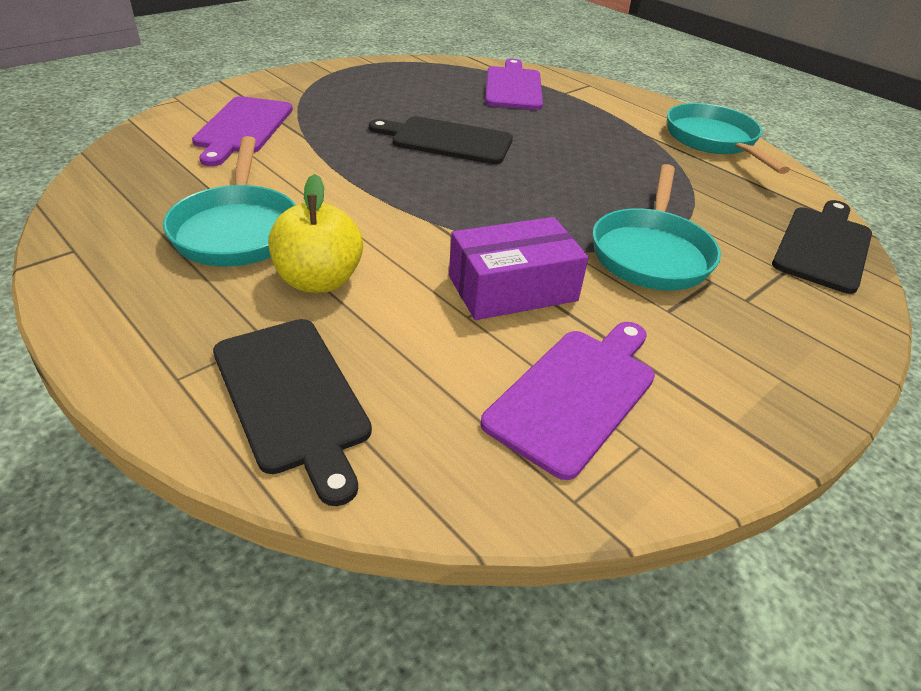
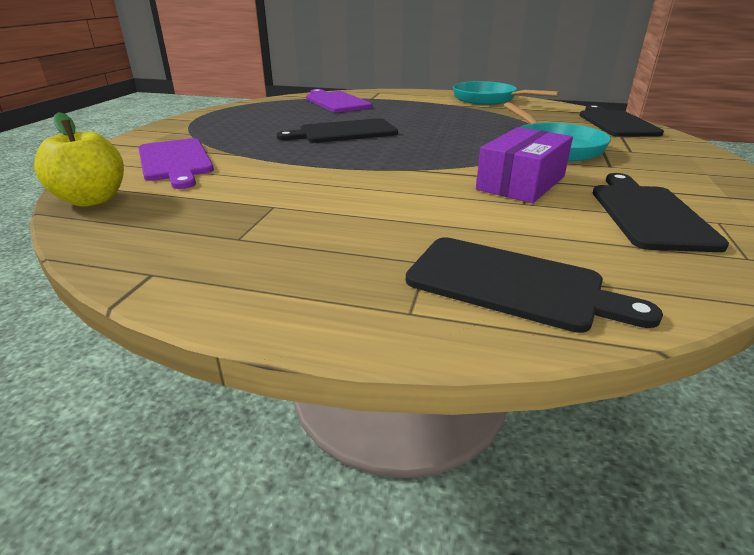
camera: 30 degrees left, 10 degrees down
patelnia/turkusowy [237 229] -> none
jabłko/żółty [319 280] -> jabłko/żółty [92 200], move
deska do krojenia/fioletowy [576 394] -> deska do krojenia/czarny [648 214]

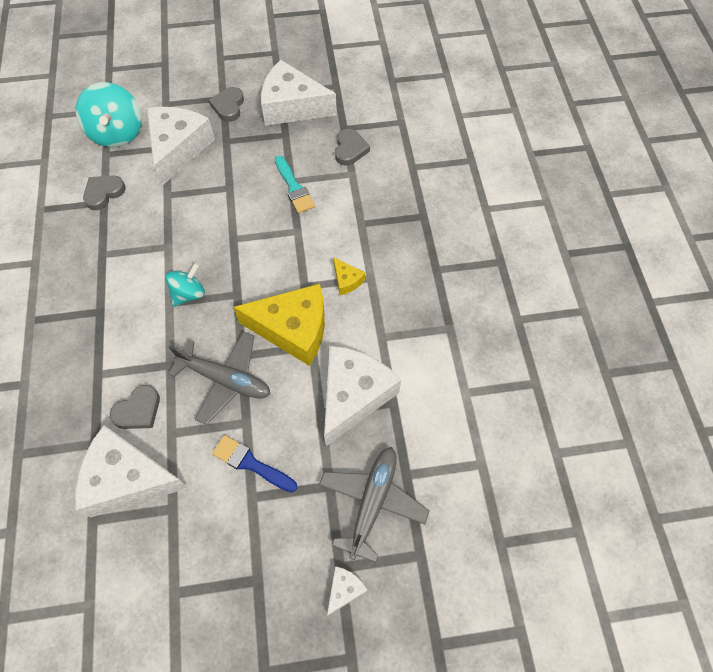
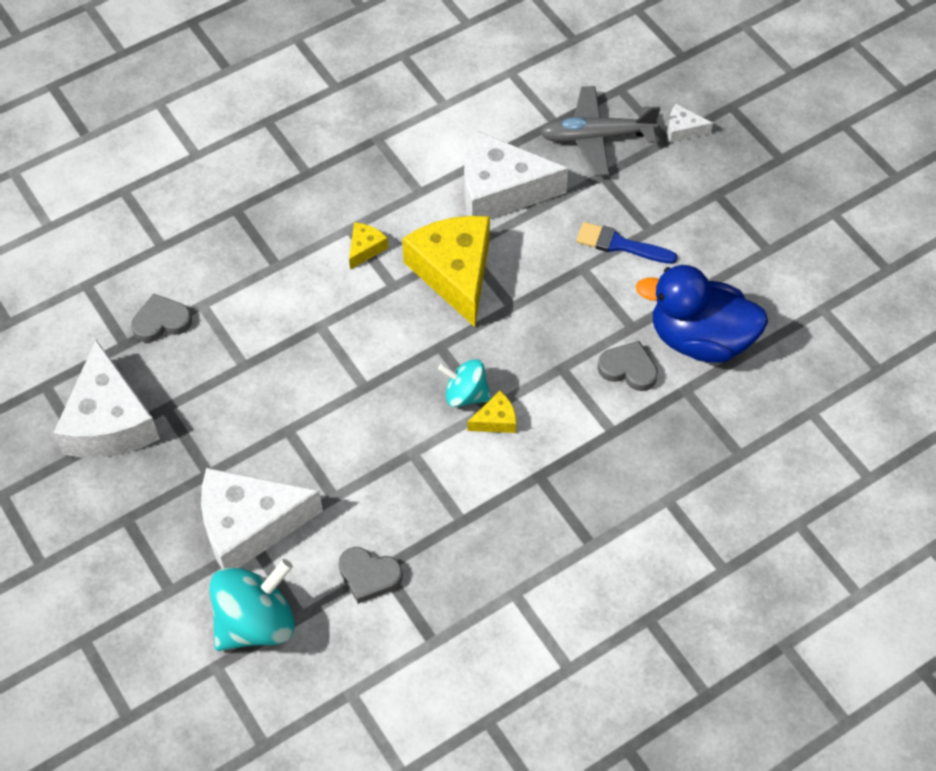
camera: 115 degrees left, 5 degrees down
ser/biały [128 479] -> kaczka/niebieski [700 339]
samolot/szary [225 380] -> none
serce/szary [228 106] -> none
pędzel/niebieski [251 463] -> pędzel/niebieski [620 245], 105 degrees clockwise
pędzel/turkusowy [294 187] -> none
none -> ser/żółty [496 420]

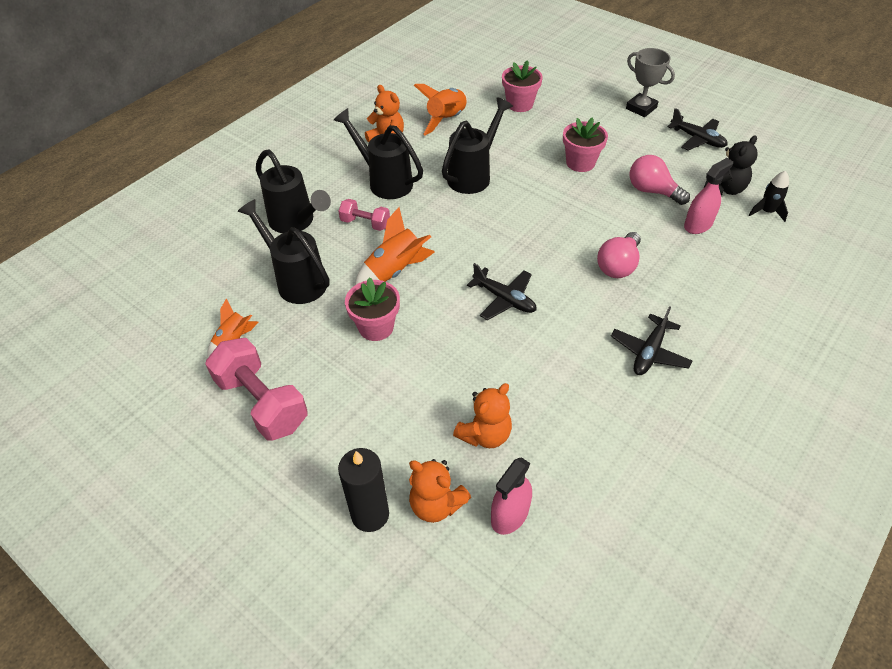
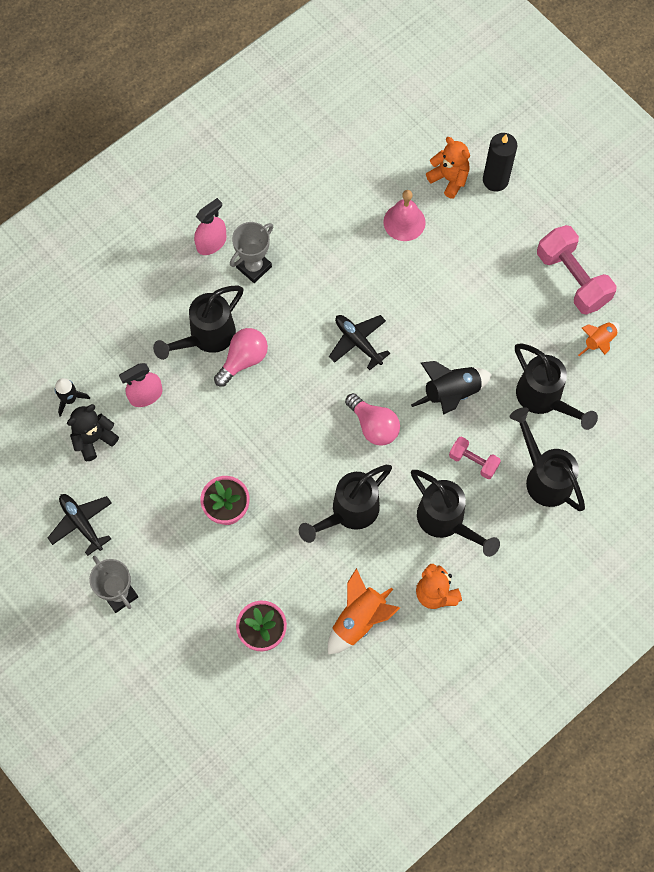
camera: 170 degrees left, 20 degrees up
doniczka/różowy [376 327] -> none
rakieta/pomarańczowy [394 271] -> rakieta/czarny [451 393]
miś/pomarańczowy [485 434] -> dzwonek/różowy [404 222]
spryskiwacz/różowy [510 515] -> spryskiwacz/różowy [211 243], move
samolot/czarny [649 352] -> puchar/szary [254 267]
żarówka/różowy [652 191] -> żarówka/różowy [373 426], move
none -> konewka/czarny [206 338]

------------------------------------------------

What is needed ▸
The records above must be copied exactly, with no pictures carried over.

The completed task ▸
camera: 30 degrees left, 10 degrees down
patelnia/turkusowy [237 229] -> none
jabłko/żółty [319 280] -> jabłko/żółty [92 200], move
deska do krojenia/fioletowy [576 394] -> deska do krojenia/czarny [648 214]

camera: 115 degrees left, 5 degrees down
ser/biały [128 479] -> kaczka/niebieski [700 339]
samolot/szary [225 380] -> none
serce/szary [228 106] -> none
pędzel/niebieski [251 463] -> pędzel/niebieski [620 245], 105 degrees clockwise
pędzel/turkusowy [294 187] -> none
none -> ser/żółty [496 420]

camera: 170 degrees left, 20 degrees up
doniczka/różowy [376 327] -> none
rakieta/pomarańczowy [394 271] -> rakieta/czarny [451 393]
miś/pomarańczowy [485 434] -> dzwonek/różowy [404 222]
spryskiwacz/różowy [510 515] -> spryskiwacz/różowy [211 243], move
samolot/czarny [649 352] -> puchar/szary [254 267]
żarówka/różowy [652 191] -> żarówka/różowy [373 426], move
none -> konewka/czarny [206 338]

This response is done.